Somewhere below are a line with "cyan brick G7:H7" and a later line with "none -> green brick F1:H1 level 1". Output exactly those lines and all lines between them.

#### DATA EXTRACTS

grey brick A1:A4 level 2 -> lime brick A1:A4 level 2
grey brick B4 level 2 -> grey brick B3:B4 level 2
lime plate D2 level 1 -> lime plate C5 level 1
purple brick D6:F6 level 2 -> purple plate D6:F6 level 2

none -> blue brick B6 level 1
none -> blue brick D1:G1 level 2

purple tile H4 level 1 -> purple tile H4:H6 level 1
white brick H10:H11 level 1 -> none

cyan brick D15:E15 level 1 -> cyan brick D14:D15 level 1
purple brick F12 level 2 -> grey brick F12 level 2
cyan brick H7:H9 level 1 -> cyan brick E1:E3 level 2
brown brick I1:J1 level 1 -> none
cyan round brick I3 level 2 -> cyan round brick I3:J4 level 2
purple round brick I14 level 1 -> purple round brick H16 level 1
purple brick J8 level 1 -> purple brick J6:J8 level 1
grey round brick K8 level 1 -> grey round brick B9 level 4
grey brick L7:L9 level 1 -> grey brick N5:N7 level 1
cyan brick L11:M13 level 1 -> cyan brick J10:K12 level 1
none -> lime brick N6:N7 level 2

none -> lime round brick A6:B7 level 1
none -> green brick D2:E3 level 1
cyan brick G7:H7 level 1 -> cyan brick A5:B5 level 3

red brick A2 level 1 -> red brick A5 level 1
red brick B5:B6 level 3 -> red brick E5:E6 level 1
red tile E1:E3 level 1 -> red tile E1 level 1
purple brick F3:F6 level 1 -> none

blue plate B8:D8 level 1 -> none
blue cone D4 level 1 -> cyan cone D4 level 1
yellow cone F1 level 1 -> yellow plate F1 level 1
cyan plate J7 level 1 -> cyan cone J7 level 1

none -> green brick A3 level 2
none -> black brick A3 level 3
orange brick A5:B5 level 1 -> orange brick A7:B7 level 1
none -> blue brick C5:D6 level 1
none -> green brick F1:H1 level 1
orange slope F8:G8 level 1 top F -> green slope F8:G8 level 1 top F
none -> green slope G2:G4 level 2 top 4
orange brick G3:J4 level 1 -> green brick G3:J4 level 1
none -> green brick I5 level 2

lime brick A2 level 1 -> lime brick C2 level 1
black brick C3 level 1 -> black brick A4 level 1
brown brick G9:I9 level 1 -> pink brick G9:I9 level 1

########

ANSWER TO THIS EXERCISE —
cyan brick G7:H7 level 1 -> cyan brick A5:B5 level 3

red brick A2 level 1 -> red brick A5 level 1
red brick B5:B6 level 3 -> red brick E5:E6 level 1
red tile E1:E3 level 1 -> red tile E1 level 1
purple brick F3:F6 level 1 -> none

blue plate B8:D8 level 1 -> none
blue cone D4 level 1 -> cyan cone D4 level 1
yellow cone F1 level 1 -> yellow plate F1 level 1
cyan plate J7 level 1 -> cyan cone J7 level 1

none -> green brick A3 level 2
none -> black brick A3 level 3
orange brick A5:B5 level 1 -> orange brick A7:B7 level 1
none -> blue brick C5:D6 level 1
none -> green brick F1:H1 level 1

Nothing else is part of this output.